Show each line of the records below that contains the string "italic".
=====
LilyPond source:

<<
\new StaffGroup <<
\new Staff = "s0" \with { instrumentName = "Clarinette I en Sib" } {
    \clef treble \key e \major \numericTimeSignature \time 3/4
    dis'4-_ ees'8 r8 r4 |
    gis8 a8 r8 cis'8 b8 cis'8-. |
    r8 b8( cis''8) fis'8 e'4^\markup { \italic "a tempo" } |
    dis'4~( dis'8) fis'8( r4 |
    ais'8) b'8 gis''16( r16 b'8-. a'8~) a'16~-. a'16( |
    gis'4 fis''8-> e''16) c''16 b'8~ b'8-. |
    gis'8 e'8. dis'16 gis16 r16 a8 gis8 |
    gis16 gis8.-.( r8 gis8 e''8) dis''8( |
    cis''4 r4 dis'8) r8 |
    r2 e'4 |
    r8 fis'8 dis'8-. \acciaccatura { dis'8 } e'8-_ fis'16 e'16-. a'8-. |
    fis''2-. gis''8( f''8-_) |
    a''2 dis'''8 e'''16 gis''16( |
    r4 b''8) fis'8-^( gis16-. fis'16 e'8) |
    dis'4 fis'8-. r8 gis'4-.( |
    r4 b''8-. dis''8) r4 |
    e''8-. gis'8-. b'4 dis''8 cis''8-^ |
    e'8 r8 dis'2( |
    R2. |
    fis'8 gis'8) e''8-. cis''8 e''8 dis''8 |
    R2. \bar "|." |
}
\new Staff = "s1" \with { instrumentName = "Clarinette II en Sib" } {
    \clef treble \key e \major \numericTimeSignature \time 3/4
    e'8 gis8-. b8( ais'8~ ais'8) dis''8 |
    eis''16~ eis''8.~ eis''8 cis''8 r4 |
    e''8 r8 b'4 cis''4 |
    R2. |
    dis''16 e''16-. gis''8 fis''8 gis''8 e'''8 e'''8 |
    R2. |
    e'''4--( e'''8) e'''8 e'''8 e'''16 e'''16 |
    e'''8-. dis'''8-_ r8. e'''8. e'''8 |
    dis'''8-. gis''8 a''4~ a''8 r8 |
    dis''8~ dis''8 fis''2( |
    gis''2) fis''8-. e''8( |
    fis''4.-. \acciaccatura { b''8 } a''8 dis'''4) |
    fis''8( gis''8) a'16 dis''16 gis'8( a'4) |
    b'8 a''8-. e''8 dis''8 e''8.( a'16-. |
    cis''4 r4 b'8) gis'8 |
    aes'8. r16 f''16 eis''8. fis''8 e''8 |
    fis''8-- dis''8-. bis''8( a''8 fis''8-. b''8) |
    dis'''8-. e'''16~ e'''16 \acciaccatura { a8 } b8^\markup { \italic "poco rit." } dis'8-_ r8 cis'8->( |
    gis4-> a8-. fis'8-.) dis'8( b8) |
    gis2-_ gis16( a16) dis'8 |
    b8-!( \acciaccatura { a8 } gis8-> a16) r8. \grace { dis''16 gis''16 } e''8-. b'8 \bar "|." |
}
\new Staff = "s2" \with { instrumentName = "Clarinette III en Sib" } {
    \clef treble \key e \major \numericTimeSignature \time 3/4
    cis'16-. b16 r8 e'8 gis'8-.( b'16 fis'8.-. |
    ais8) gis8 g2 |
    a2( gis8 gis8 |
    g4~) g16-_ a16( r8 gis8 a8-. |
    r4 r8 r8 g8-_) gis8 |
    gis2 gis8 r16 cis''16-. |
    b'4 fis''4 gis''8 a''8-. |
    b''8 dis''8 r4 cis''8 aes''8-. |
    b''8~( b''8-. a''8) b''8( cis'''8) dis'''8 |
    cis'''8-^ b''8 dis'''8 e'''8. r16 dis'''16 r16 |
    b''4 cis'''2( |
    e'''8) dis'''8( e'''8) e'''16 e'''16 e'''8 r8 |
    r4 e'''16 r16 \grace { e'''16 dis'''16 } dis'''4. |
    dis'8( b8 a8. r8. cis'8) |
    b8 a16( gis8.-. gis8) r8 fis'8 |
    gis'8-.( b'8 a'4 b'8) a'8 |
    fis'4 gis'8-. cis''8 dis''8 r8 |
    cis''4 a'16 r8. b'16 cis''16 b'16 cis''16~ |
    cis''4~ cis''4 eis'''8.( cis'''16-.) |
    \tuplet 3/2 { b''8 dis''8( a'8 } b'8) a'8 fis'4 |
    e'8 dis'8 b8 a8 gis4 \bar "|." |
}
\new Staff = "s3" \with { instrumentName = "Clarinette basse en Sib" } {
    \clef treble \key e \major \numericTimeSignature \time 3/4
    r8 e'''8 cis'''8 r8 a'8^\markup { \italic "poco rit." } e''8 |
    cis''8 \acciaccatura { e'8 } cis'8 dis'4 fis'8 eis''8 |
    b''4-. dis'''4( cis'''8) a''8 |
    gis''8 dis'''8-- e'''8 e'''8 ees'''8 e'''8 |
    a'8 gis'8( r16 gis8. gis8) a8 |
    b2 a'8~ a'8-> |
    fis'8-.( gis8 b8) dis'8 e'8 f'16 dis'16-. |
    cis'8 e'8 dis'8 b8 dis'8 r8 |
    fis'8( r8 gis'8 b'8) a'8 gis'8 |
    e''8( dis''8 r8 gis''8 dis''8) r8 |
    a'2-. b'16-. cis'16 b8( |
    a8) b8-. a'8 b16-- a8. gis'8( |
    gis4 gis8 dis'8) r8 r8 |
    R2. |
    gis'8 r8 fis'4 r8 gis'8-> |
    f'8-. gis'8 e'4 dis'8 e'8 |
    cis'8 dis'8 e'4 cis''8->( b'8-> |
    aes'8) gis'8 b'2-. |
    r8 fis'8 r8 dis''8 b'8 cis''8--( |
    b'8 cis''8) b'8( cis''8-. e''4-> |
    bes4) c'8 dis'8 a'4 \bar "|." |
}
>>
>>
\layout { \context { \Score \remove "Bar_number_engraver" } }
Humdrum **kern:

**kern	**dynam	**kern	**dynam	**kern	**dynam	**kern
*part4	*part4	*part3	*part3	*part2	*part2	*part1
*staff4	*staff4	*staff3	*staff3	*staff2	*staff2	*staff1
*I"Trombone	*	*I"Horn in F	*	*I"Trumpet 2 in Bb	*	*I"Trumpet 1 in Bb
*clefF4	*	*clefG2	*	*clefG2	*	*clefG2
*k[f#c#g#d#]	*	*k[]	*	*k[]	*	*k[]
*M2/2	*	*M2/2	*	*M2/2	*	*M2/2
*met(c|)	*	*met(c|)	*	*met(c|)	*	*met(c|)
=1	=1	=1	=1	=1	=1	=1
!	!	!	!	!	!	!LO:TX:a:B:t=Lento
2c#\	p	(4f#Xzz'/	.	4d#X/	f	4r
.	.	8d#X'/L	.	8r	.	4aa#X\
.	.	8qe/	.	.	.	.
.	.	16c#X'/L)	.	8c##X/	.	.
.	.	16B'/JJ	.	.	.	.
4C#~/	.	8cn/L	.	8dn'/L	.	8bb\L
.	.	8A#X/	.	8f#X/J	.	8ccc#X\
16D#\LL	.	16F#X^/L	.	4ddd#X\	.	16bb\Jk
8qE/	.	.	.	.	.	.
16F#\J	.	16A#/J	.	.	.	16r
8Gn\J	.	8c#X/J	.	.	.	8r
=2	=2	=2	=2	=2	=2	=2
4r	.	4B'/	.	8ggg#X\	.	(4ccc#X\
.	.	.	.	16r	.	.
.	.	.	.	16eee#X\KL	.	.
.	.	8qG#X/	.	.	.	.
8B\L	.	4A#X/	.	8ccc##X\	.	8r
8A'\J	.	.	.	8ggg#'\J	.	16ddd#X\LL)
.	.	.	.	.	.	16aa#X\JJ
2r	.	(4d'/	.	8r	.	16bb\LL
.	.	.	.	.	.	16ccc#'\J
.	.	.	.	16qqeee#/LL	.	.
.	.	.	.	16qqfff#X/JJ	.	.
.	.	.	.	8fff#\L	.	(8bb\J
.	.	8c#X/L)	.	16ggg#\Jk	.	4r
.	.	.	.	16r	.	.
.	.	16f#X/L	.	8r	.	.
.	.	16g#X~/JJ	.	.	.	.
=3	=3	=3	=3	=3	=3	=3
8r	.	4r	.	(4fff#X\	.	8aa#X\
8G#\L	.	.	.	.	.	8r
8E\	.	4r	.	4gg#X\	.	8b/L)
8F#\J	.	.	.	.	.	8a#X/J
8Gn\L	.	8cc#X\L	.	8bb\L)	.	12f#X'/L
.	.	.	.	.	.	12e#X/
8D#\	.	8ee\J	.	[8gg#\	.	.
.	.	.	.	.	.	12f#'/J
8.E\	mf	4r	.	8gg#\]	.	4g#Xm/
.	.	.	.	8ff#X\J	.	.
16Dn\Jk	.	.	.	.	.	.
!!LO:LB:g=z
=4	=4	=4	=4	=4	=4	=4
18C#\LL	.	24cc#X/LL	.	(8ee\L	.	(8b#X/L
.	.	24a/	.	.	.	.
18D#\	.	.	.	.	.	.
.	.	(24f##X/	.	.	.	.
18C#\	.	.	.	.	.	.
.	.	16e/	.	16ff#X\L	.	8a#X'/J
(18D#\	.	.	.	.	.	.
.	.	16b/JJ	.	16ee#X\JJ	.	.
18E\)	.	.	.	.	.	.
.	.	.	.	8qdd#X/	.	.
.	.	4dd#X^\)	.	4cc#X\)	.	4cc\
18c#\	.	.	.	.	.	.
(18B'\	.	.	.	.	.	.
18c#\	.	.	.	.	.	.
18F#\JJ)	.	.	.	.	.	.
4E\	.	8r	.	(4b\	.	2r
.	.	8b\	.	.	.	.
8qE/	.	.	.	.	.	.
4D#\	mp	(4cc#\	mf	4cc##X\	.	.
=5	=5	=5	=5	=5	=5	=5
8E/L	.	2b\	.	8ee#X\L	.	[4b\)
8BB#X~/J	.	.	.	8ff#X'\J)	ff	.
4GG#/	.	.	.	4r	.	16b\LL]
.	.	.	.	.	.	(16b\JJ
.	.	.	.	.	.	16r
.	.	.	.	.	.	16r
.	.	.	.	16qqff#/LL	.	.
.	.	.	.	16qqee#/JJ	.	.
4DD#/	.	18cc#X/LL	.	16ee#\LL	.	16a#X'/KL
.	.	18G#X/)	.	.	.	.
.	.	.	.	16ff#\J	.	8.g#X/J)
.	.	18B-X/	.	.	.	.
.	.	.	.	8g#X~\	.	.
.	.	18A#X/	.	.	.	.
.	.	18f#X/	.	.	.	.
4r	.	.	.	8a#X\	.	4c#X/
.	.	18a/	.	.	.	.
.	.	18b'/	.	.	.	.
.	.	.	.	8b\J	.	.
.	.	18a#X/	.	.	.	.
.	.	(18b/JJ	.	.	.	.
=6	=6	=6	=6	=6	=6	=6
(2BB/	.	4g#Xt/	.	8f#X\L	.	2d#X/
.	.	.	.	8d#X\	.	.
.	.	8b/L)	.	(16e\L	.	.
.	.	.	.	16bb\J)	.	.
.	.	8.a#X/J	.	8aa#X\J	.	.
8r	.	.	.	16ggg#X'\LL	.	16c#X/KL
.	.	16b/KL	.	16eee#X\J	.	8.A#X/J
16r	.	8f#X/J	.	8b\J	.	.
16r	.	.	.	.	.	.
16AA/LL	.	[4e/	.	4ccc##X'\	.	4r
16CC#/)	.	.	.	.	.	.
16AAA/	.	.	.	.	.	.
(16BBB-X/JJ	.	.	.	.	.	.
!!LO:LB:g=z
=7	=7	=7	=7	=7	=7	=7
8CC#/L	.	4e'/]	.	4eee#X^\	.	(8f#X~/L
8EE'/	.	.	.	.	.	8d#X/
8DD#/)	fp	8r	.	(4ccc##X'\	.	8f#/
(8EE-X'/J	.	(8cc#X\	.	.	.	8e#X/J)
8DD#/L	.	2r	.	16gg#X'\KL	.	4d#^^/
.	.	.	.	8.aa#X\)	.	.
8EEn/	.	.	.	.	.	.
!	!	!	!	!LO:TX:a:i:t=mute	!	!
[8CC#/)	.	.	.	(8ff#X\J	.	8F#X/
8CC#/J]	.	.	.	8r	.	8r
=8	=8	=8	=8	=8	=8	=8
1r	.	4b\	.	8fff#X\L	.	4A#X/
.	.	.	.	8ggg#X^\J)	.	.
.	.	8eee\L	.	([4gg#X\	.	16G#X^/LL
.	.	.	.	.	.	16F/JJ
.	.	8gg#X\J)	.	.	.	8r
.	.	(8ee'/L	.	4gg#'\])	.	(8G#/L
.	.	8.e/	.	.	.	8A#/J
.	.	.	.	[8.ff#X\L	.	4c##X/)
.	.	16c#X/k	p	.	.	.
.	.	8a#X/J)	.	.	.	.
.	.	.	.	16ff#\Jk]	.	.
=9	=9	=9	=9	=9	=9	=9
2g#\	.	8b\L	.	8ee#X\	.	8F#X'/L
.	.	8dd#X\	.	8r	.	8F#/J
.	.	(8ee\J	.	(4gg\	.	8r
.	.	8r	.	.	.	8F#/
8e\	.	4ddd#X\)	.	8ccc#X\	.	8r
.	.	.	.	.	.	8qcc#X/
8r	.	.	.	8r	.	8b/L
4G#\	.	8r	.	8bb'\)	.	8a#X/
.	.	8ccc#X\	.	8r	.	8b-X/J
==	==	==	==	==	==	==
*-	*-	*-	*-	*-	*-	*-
=====
- [Exercise answer]
    r8 b8( cis''8) fis'8 e'4^\markup { \italic "a tempo" } |
    dis'''8-. e'''16~ e'''16 \acciaccatura { a8 } b8^\markup { \italic "poco rit." } dis'8-_ r8 cis'8->( |
    r8 e'''8 cis'''8 r8 a'8^\markup { \italic "poco rit." } e''8 |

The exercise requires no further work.